- _WORK ITEM_
Search the records for "objects". Copy every line where it appears.

── THE DATA

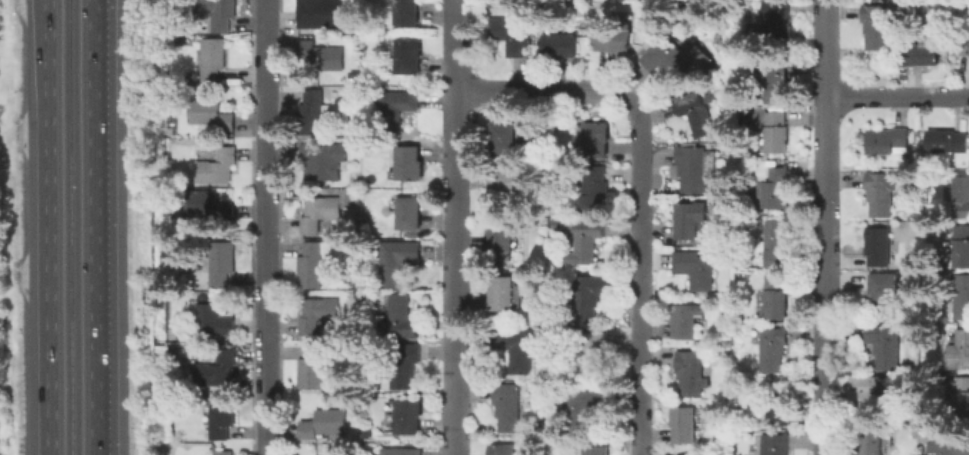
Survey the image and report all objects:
building: (408, 12)
building: (322, 14)
building: (223, 15)
building: (774, 21)
building: (879, 25)
building: (514, 34)
building: (617, 39)
building: (563, 45)
building: (965, 46)
building: (926, 51)
building: (324, 54)
building: (407, 55)
building: (678, 58)
building: (213, 59)
building: (356, 78)
building: (779, 82)
road: (899, 96)
building: (396, 109)
building: (312, 113)
building: (697, 114)
building: (212, 115)
building: (776, 133)
building: (597, 139)
building: (505, 141)
building: (890, 141)
building: (949, 141)
building: (325, 161)
building: (410, 164)
building: (219, 166)
building: (697, 170)
building: (175, 182)
building: (515, 186)
building: (727, 187)
road: (638, 188)
building: (779, 188)
building: (597, 190)
building: (883, 192)
building: (357, 193)
building: (962, 195)
building: (209, 204)
building: (321, 212)
building: (412, 213)
building: (915, 213)
building: (692, 220)
building: (560, 225)
road: (48, 227)
road: (91, 227)
road: (263, 227)
road: (453, 227)
road: (827, 227)
building: (503, 239)
building: (588, 242)
building: (778, 243)
building: (880, 246)
building: (962, 246)
building: (398, 260)
building: (223, 264)
building: (313, 265)
building: (697, 268)
building: (504, 294)
building: (590, 297)
building: (886, 297)
building: (963, 297)
building: (775, 299)
building: (320, 314)
building: (400, 317)
building: (215, 321)
building: (690, 321)
building: (176, 334)
building: (728, 343)
building: (887, 345)
building: (518, 347)
building: (775, 348)
building: (594, 351)
building: (961, 351)
building: (405, 365)
building: (314, 368)
building: (219, 370)
building: (693, 373)
building: (877, 397)
building: (358, 398)
building: (963, 398)
building: (509, 406)
building: (587, 407)
building: (780, 409)
building: (409, 416)
building: (223, 417)
building: (924, 419)
building: (326, 424)
building: (687, 425)
building: (367, 434)
building: (878, 443)
building: (777, 445)
building: (951, 445)
building: (505, 449)
building: (596, 451)
building: (402, 452)
building: (223, 453)
building: (679, 454)

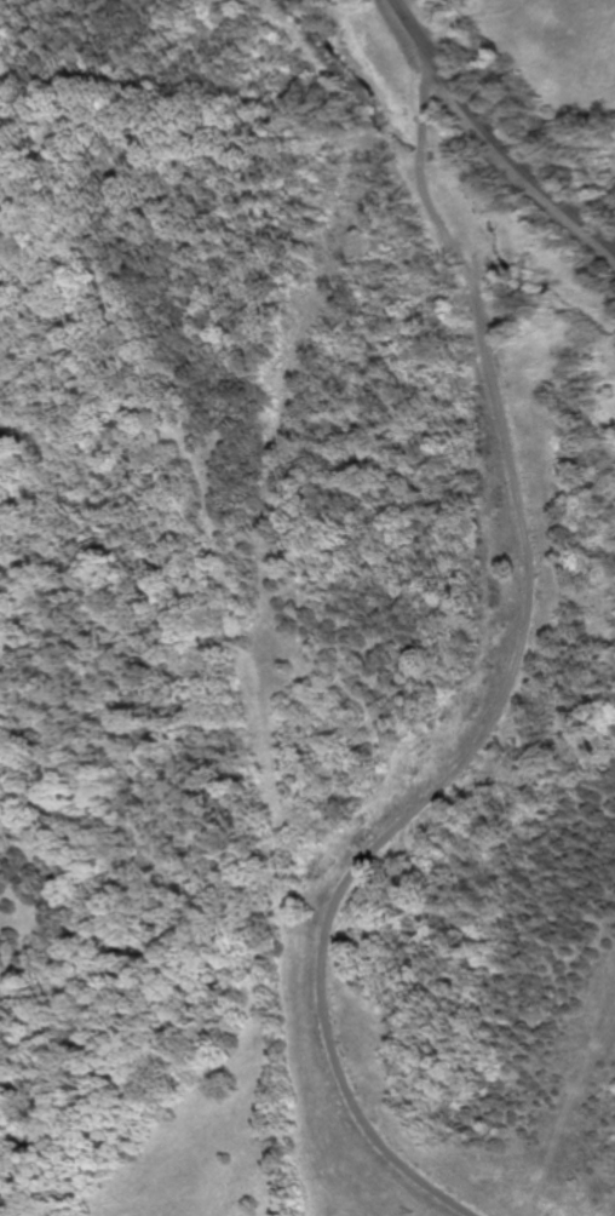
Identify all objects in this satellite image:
road: (496, 138)
road: (514, 686)

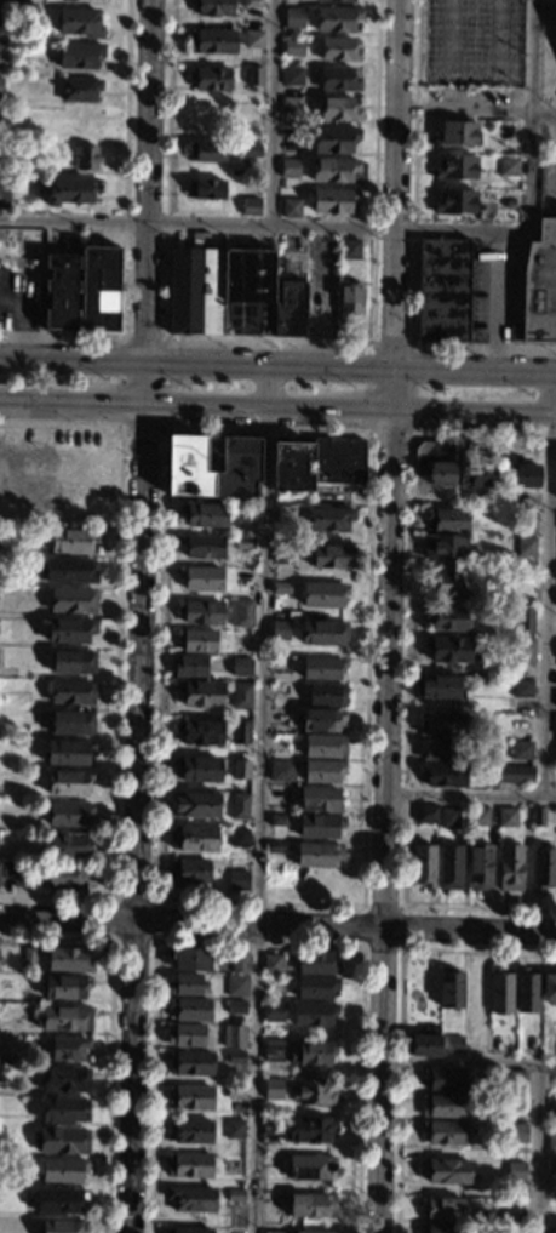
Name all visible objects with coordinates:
building: (73, 0)
building: (334, 1)
building: (251, 3)
building: (213, 7)
building: (555, 14)
building: (2, 16)
building: (293, 18)
building: (554, 18)
building: (335, 19)
building: (79, 23)
building: (253, 40)
building: (211, 41)
building: (293, 46)
building: (339, 50)
building: (2, 53)
building: (79, 55)
building: (252, 75)
building: (292, 76)
building: (209, 78)
building: (338, 79)
building: (2, 85)
building: (79, 89)
road: (461, 105)
building: (291, 106)
building: (338, 109)
road: (542, 109)
road: (271, 113)
building: (249, 116)
building: (1, 118)
building: (76, 122)
building: (455, 133)
building: (334, 139)
building: (251, 150)
building: (2, 152)
building: (206, 152)
building: (84, 157)
building: (508, 165)
building: (455, 167)
building: (289, 168)
road: (550, 169)
building: (332, 170)
building: (70, 191)
building: (205, 191)
building: (3, 193)
building: (333, 200)
building: (507, 200)
building: (454, 201)
road: (146, 205)
building: (249, 207)
building: (290, 207)
road: (391, 208)
road: (379, 230)
building: (349, 248)
building: (540, 285)
building: (99, 289)
building: (443, 289)
building: (220, 291)
building: (60, 292)
building: (348, 300)
road: (497, 301)
building: (289, 310)
road: (277, 365)
road: (73, 408)
road: (351, 415)
building: (239, 455)
building: (315, 463)
building: (435, 463)
building: (474, 472)
building: (524, 475)
building: (286, 511)
building: (205, 515)
building: (328, 519)
building: (447, 520)
building: (525, 526)
building: (72, 541)
building: (243, 543)
building: (202, 547)
building: (525, 547)
building: (443, 549)
building: (283, 553)
building: (333, 558)
building: (69, 571)
building: (200, 578)
building: (243, 578)
building: (447, 584)
road: (548, 585)
building: (280, 588)
building: (323, 594)
building: (72, 601)
building: (199, 611)
building: (242, 614)
building: (447, 618)
building: (521, 619)
building: (70, 630)
building: (280, 630)
building: (323, 633)
building: (197, 640)
building: (448, 650)
building: (522, 651)
building: (72, 661)
road: (141, 666)
building: (190, 667)
building: (240, 667)
building: (322, 668)
road: (386, 674)
building: (522, 687)
building: (438, 688)
building: (71, 693)
building: (200, 694)
building: (241, 695)
building: (326, 695)
building: (555, 698)
building: (322, 720)
building: (70, 723)
building: (440, 725)
building: (554, 726)
building: (520, 727)
building: (199, 732)
building: (240, 733)
building: (324, 747)
building: (442, 750)
building: (520, 750)
building: (68, 753)
building: (555, 754)
building: (199, 768)
building: (281, 769)
building: (239, 770)
building: (322, 771)
building: (443, 774)
building: (514, 774)
building: (555, 780)
building: (68, 783)
road: (470, 796)
road: (259, 798)
building: (319, 799)
building: (196, 805)
building: (239, 806)
building: (425, 814)
building: (68, 815)
building: (478, 816)
building: (507, 818)
building: (537, 818)
building: (449, 819)
building: (278, 820)
building: (318, 826)
building: (193, 838)
building: (239, 838)
building: (69, 845)
building: (274, 847)
building: (318, 855)
building: (423, 866)
building: (449, 868)
building: (479, 868)
building: (509, 868)
building: (5, 870)
building: (543, 870)
building: (189, 871)
building: (67, 876)
building: (22, 877)
building: (237, 880)
road: (67, 919)
road: (345, 930)
building: (29, 956)
building: (68, 960)
building: (190, 960)
building: (240, 963)
building: (316, 963)
building: (272, 964)
building: (276, 984)
building: (187, 985)
building: (236, 986)
building: (66, 987)
building: (549, 987)
building: (315, 988)
building: (450, 988)
building: (526, 991)
building: (500, 992)
building: (235, 1008)
building: (189, 1009)
building: (272, 1012)
building: (313, 1014)
building: (64, 1019)
building: (185, 1036)
building: (234, 1037)
building: (422, 1044)
building: (453, 1044)
building: (499, 1045)
building: (530, 1046)
building: (67, 1048)
building: (272, 1050)
building: (311, 1054)
building: (235, 1058)
building: (190, 1064)
road: (468, 1066)
road: (133, 1077)
building: (64, 1078)
building: (443, 1080)
road: (381, 1082)
building: (516, 1084)
building: (272, 1089)
building: (234, 1091)
building: (312, 1094)
building: (189, 1097)
building: (516, 1104)
building: (441, 1106)
building: (552, 1109)
building: (64, 1110)
building: (271, 1125)
building: (233, 1129)
building: (308, 1130)
building: (190, 1131)
building: (444, 1133)
building: (517, 1133)
building: (60, 1141)
building: (552, 1142)
road: (539, 1149)
building: (270, 1161)
building: (188, 1165)
building: (310, 1168)
building: (552, 1168)
building: (63, 1171)
building: (445, 1171)
building: (515, 1171)
building: (234, 1196)
building: (191, 1199)
building: (60, 1201)
building: (311, 1206)
building: (443, 1208)
building: (63, 1227)
building: (440, 1228)
building: (188, 1230)
building: (272, 1231)
building: (312, 1232)

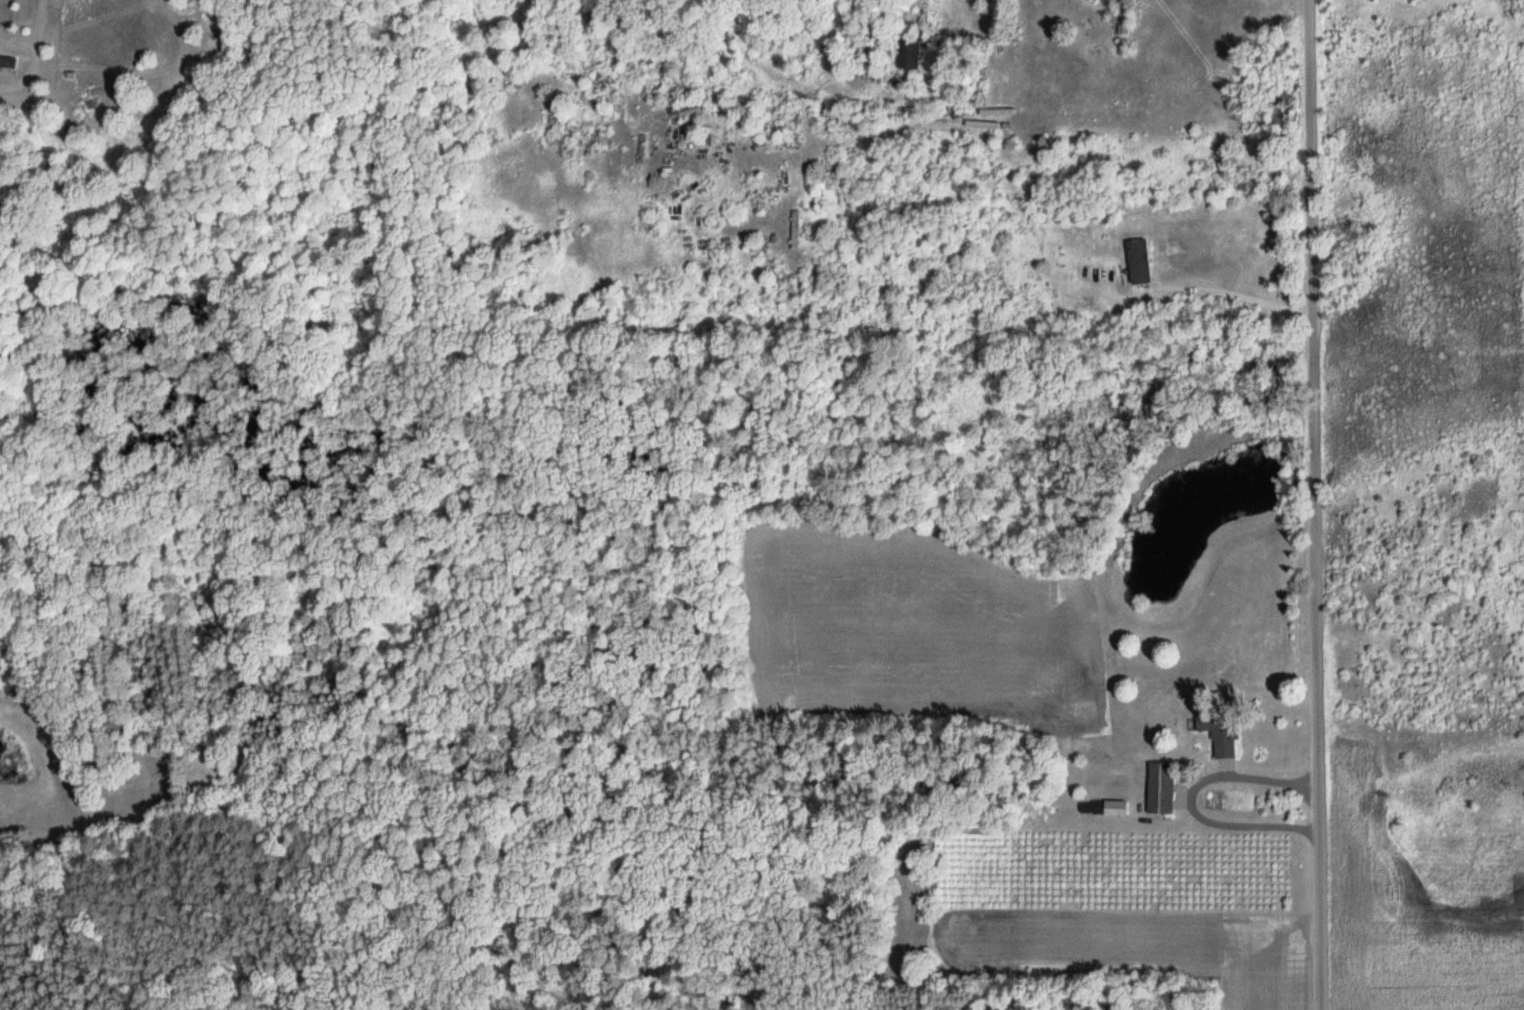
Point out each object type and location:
building: (1122, 17)
building: (909, 55)
building: (9, 63)
building: (1140, 262)
road: (1208, 288)
road: (1312, 505)
building: (1221, 734)
building: (1162, 788)
road: (1190, 798)
building: (1116, 808)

────

- _YOUR RESPONSE_
Survey the image and report all objects:
Identify all objects in this satellite image:
Name all visible objects with coordinates:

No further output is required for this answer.